*Exercise*: From the first line to the last, output the data exactly as it stands, minus its pictures.

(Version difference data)

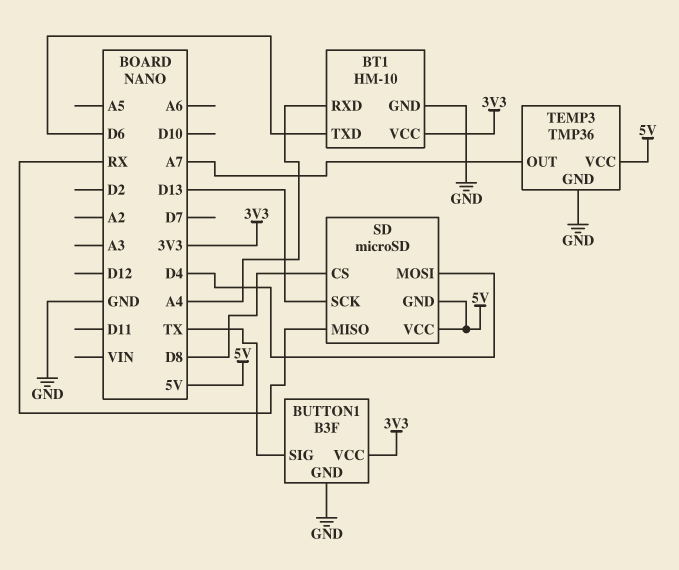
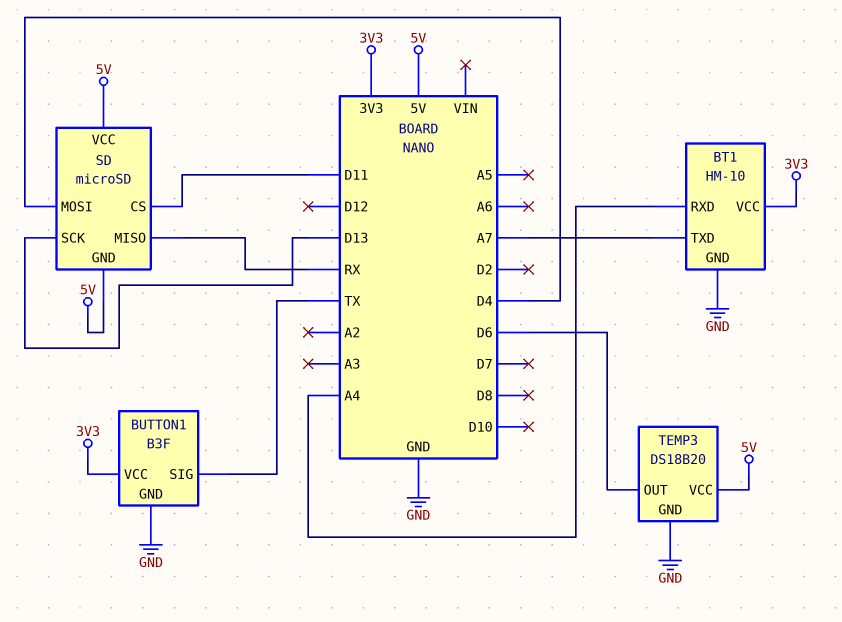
BT1 pin TXD: D6 -> A7
SD pin CS: D8 -> D11
TEMP3: TMP36 -> DS18B20
TEMP3 pin OUT: A7 -> D6

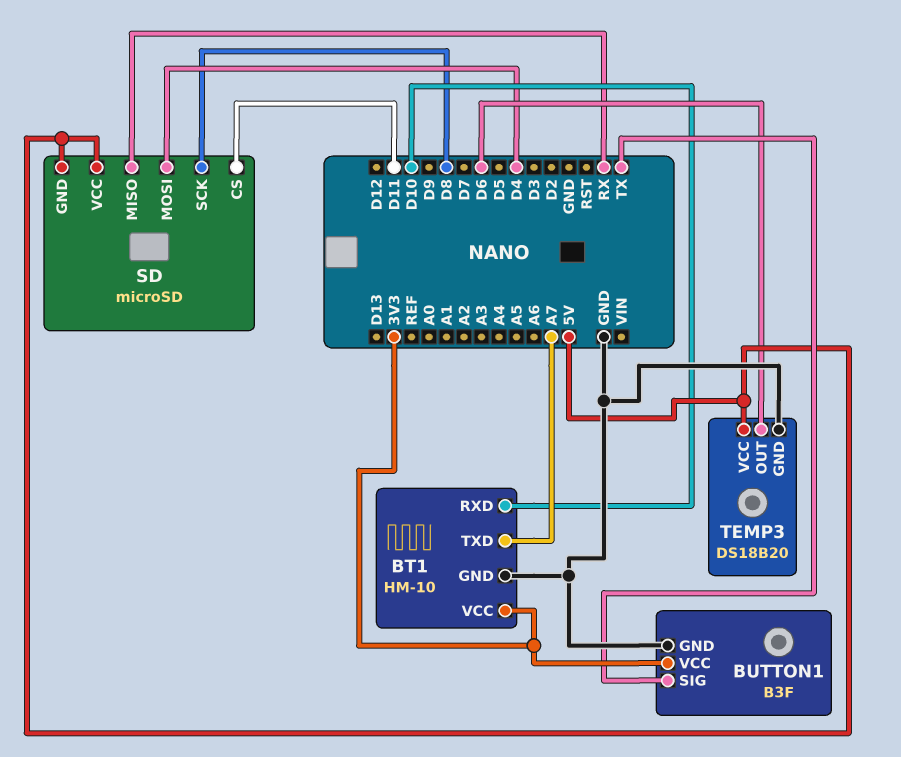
BT1 pin RXD: A4 -> D10
SD pin SCK: D13 -> D8

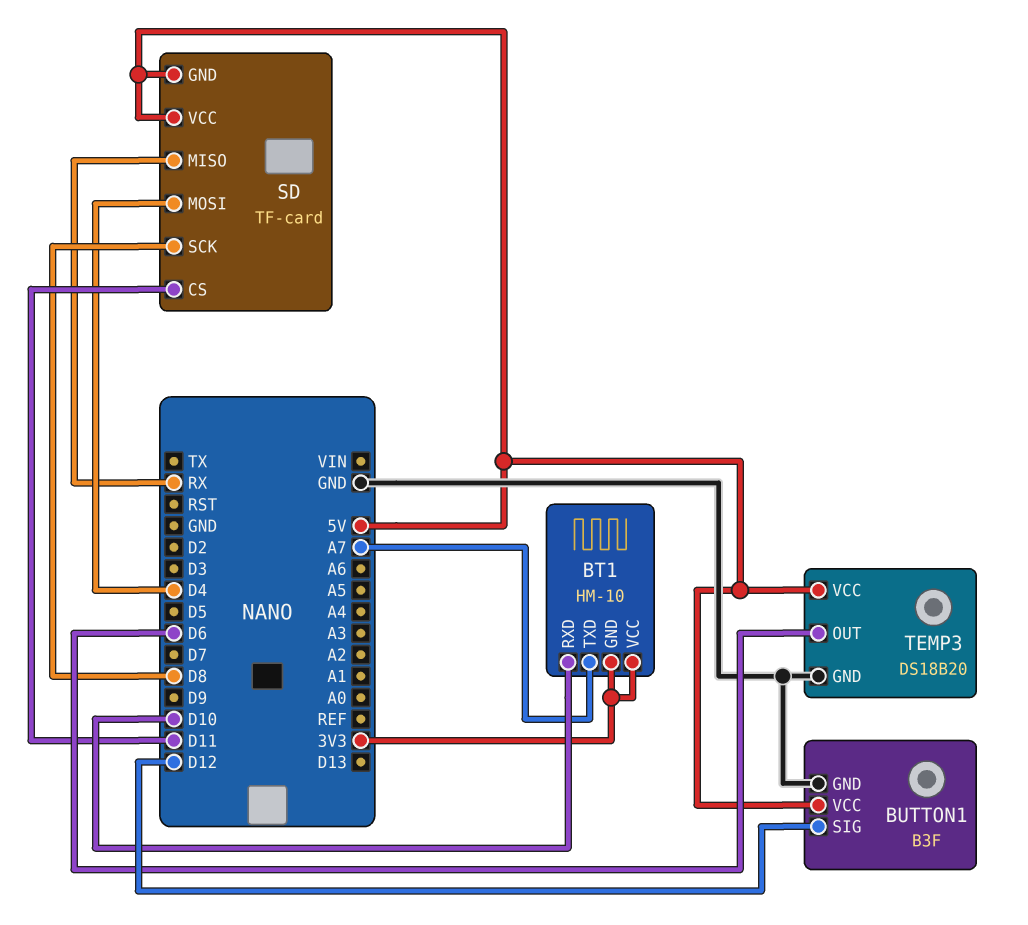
BT1 pin GND: GND -> 3V3
BUTTON1 pin SIG: TX -> D12
BUTTON1 pin VCC: 3V3 -> 5V
SD: microSD -> TF-card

*The completed task*:
BT1 pin TXD: D6 -> A7
SD pin CS: D8 -> D11
TEMP3: TMP36 -> DS18B20
TEMP3 pin OUT: A7 -> D6

BT1 pin RXD: A4 -> D10
SD pin SCK: D13 -> D8

BT1 pin GND: GND -> 3V3
BUTTON1 pin SIG: TX -> D12
BUTTON1 pin VCC: 3V3 -> 5V
SD: microSD -> TF-card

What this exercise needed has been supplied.